- ENTRIES PROVIDED:
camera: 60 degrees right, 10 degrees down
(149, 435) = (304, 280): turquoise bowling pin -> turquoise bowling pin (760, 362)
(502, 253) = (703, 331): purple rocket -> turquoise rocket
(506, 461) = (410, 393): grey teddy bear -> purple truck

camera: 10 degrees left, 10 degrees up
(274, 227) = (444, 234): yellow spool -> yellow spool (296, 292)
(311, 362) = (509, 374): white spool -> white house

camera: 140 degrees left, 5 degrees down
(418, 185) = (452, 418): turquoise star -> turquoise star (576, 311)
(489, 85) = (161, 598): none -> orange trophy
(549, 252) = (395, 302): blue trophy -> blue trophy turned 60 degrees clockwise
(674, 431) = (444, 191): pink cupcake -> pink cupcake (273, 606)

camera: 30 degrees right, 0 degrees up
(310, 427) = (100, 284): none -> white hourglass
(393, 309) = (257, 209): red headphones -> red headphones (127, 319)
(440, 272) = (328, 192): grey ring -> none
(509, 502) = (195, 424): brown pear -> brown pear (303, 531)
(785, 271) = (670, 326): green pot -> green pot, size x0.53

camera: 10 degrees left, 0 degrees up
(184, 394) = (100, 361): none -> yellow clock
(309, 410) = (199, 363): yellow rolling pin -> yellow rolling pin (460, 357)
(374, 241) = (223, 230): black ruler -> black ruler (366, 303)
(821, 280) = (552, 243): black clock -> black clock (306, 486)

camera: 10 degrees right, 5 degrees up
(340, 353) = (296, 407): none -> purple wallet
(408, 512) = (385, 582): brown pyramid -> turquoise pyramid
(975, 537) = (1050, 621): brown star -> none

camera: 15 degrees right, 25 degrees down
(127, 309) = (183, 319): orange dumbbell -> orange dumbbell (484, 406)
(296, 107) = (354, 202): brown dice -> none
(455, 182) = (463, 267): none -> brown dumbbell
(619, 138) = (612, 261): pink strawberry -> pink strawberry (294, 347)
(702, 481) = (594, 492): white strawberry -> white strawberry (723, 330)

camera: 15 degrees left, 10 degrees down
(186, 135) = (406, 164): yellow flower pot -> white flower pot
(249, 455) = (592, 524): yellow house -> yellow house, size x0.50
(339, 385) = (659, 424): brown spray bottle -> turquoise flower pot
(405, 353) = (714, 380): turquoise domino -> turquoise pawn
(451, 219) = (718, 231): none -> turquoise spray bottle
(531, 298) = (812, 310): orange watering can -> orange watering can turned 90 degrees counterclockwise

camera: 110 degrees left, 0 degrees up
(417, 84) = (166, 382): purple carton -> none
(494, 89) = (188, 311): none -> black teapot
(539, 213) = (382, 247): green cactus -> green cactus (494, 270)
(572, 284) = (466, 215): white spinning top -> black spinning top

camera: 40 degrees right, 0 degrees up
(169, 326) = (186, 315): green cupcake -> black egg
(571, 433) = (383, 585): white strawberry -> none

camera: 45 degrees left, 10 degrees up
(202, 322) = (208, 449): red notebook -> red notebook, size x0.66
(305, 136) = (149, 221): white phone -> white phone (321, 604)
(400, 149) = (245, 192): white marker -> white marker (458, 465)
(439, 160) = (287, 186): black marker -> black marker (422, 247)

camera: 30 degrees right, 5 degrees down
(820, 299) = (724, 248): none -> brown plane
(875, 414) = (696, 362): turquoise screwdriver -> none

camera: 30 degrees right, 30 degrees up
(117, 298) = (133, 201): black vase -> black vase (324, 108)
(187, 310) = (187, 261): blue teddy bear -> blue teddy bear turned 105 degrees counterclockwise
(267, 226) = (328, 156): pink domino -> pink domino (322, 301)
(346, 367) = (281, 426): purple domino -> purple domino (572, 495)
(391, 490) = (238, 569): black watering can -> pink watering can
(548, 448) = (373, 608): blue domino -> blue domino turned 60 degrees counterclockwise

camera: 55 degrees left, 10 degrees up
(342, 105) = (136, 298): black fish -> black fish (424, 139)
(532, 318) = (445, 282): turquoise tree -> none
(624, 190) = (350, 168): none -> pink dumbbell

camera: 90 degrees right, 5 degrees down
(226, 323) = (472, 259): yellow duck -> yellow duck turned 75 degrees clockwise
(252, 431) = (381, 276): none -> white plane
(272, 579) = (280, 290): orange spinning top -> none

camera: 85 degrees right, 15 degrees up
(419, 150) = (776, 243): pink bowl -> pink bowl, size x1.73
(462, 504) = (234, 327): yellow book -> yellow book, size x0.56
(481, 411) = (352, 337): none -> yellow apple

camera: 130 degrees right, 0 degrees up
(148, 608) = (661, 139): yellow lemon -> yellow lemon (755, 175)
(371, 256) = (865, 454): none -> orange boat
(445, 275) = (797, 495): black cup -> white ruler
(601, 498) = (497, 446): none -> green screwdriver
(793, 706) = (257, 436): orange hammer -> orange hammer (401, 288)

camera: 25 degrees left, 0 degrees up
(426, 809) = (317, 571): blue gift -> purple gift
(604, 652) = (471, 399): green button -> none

- REQUIRED WORK:
The response should reproduce every entry above exactly.

- REPLY TO THE EXERCISE:
camera: 60 degrees right, 10 degrees down
(149, 435) = (304, 280): turquoise bowling pin -> turquoise bowling pin (760, 362)
(502, 253) = (703, 331): purple rocket -> turquoise rocket
(506, 461) = (410, 393): grey teddy bear -> purple truck

camera: 10 degrees left, 10 degrees up
(274, 227) = (444, 234): yellow spool -> yellow spool (296, 292)
(311, 362) = (509, 374): white spool -> white house

camera: 140 degrees left, 5 degrees down
(418, 185) = (452, 418): turquoise star -> turquoise star (576, 311)
(489, 85) = (161, 598): none -> orange trophy
(549, 252) = (395, 302): blue trophy -> blue trophy turned 60 degrees clockwise
(674, 431) = (444, 191): pink cupcake -> pink cupcake (273, 606)

camera: 30 degrees right, 0 degrees up
(310, 427) = (100, 284): none -> white hourglass
(393, 309) = (257, 209): red headphones -> red headphones (127, 319)
(440, 272) = (328, 192): grey ring -> none
(509, 502) = (195, 424): brown pear -> brown pear (303, 531)
(785, 271) = (670, 326): green pot -> green pot, size x0.53

camera: 10 degrees left, 0 degrees up
(184, 394) = (100, 361): none -> yellow clock
(309, 410) = (199, 363): yellow rolling pin -> yellow rolling pin (460, 357)
(374, 241) = (223, 230): black ruler -> black ruler (366, 303)
(821, 280) = (552, 243): black clock -> black clock (306, 486)

camera: 10 degrees right, 5 degrees up
(340, 353) = (296, 407): none -> purple wallet
(408, 512) = (385, 582): brown pyramid -> turquoise pyramid
(975, 537) = (1050, 621): brown star -> none

camera: 15 degrees right, 25 degrees down
(127, 309) = (183, 319): orange dumbbell -> orange dumbbell (484, 406)
(296, 107) = (354, 202): brown dice -> none
(455, 182) = (463, 267): none -> brown dumbbell
(619, 138) = (612, 261): pink strawberry -> pink strawberry (294, 347)
(702, 481) = (594, 492): white strawberry -> white strawberry (723, 330)

camera: 15 degrees left, 10 degrees down
(186, 135) = (406, 164): yellow flower pot -> white flower pot
(249, 455) = (592, 524): yellow house -> yellow house, size x0.50
(339, 385) = (659, 424): brown spray bottle -> turquoise flower pot
(405, 353) = (714, 380): turquoise domino -> turquoise pawn
(451, 219) = (718, 231): none -> turquoise spray bottle
(531, 298) = (812, 310): orange watering can -> orange watering can turned 90 degrees counterclockwise

camera: 110 degrees left, 0 degrees up
(417, 84) = (166, 382): purple carton -> none
(494, 89) = (188, 311): none -> black teapot
(539, 213) = (382, 247): green cactus -> green cactus (494, 270)
(572, 284) = (466, 215): white spinning top -> black spinning top

camera: 40 degrees right, 0 degrees up
(169, 326) = (186, 315): green cupcake -> black egg
(571, 433) = (383, 585): white strawberry -> none

camera: 45 degrees left, 10 degrees up
(202, 322) = (208, 449): red notebook -> red notebook, size x0.66
(305, 136) = (149, 221): white phone -> white phone (321, 604)
(400, 149) = (245, 192): white marker -> white marker (458, 465)
(439, 160) = (287, 186): black marker -> black marker (422, 247)

camera: 30 degrees right, 5 degrees down
(820, 299) = (724, 248): none -> brown plane
(875, 414) = (696, 362): turquoise screwdriver -> none

camera: 30 degrees right, 30 degrees up
(117, 298) = (133, 201): black vase -> black vase (324, 108)
(187, 310) = (187, 261): blue teddy bear -> blue teddy bear turned 105 degrees counterclockwise
(267, 226) = (328, 156): pink domino -> pink domino (322, 301)
(346, 367) = (281, 426): purple domino -> purple domino (572, 495)
(391, 490) = (238, 569): black watering can -> pink watering can
(548, 448) = (373, 608): blue domino -> blue domino turned 60 degrees counterclockwise

camera: 55 degrees left, 10 degrees up
(342, 105) = (136, 298): black fish -> black fish (424, 139)
(532, 318) = (445, 282): turquoise tree -> none
(624, 190) = (350, 168): none -> pink dumbbell

camera: 90 degrees right, 5 degrees down
(226, 323) = (472, 259): yellow duck -> yellow duck turned 75 degrees clockwise
(252, 431) = (381, 276): none -> white plane
(272, 579) = (280, 290): orange spinning top -> none

camera: 85 degrees right, 15 degrees up
(419, 150) = (776, 243): pink bowl -> pink bowl, size x1.73
(462, 504) = (234, 327): yellow book -> yellow book, size x0.56
(481, 411) = (352, 337): none -> yellow apple

camera: 130 degrees right, 0 degrees up
(148, 608) = (661, 139): yellow lemon -> yellow lemon (755, 175)
(371, 256) = (865, 454): none -> orange boat
(445, 275) = (797, 495): black cup -> white ruler
(601, 498) = (497, 446): none -> green screwdriver
(793, 706) = (257, 436): orange hammer -> orange hammer (401, 288)

camera: 25 degrees left, 0 degrees up
(426, 809) = (317, 571): blue gift -> purple gift
(604, 652) = (471, 399): green button -> none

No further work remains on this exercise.